Exercise prompt: Repeat each record below exactly, dropping the pictures.

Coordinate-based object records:
____________________
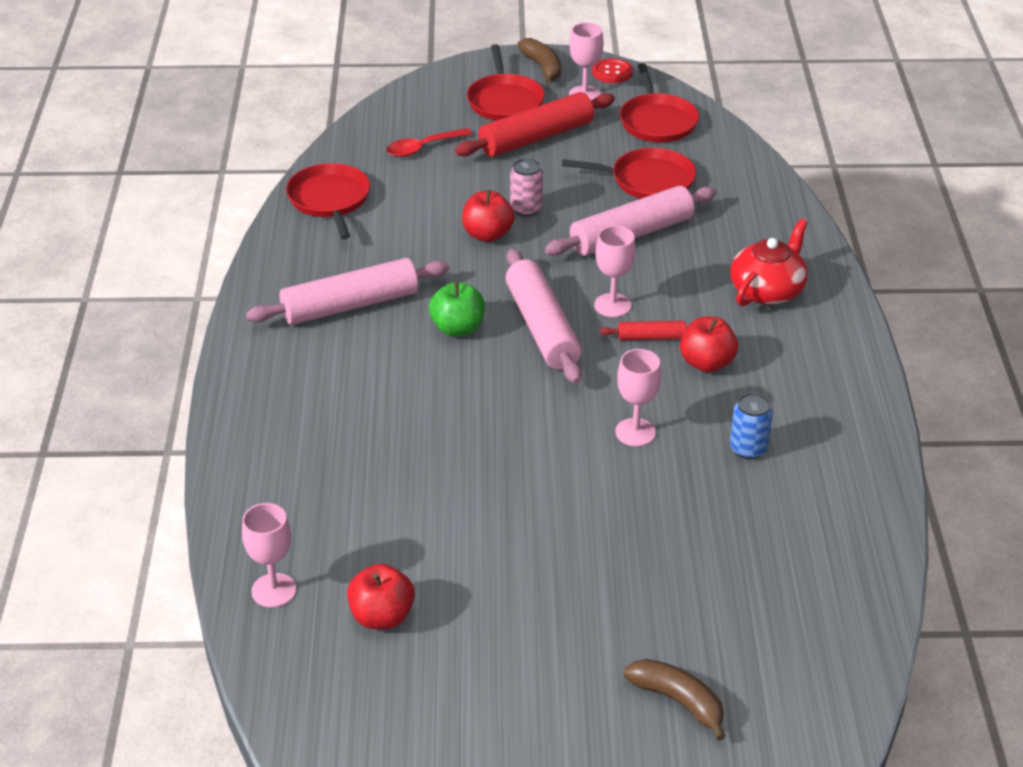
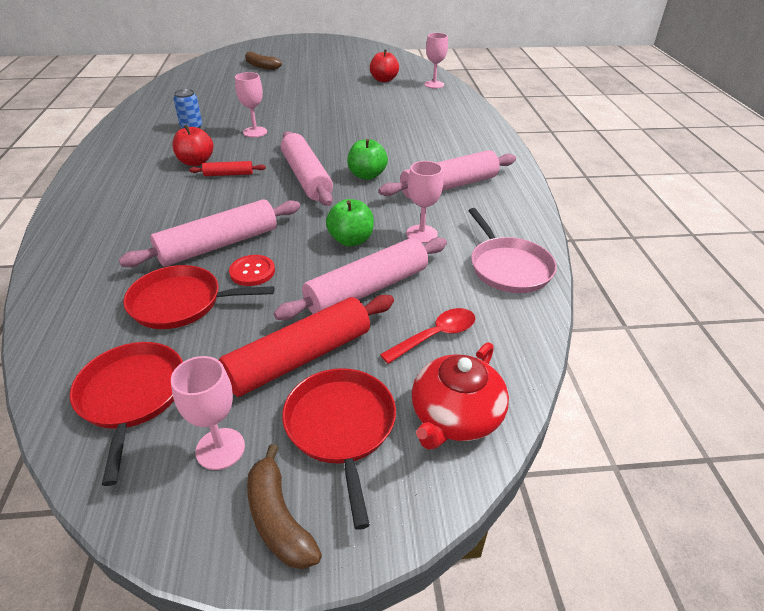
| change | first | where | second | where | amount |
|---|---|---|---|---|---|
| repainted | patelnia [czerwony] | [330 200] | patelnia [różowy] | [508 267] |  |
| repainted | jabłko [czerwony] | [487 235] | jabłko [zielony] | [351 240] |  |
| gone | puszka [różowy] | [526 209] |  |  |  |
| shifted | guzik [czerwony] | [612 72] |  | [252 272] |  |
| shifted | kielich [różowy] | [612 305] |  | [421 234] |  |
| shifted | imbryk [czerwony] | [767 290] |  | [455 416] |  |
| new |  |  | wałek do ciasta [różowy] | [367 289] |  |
____________________
Result of this task:
| change | first | where | second | where | amount |
|---|---|---|---|---|---|
| repainted | patelnia [czerwony] | [330 200] | patelnia [różowy] | [508 267] |  |
| repainted | jabłko [czerwony] | [487 235] | jabłko [zielony] | [351 240] |  |
| gone | puszka [różowy] | [526 209] |  |  |  |
| shifted | guzik [czerwony] | [612 72] |  | [252 272] |  |
| shifted | kielich [różowy] | [612 305] |  | [421 234] |  |
| shifted | imbryk [czerwony] | [767 290] |  | [455 416] |  |
| new |  |  | wałek do ciasta [różowy] | [367 289] |  |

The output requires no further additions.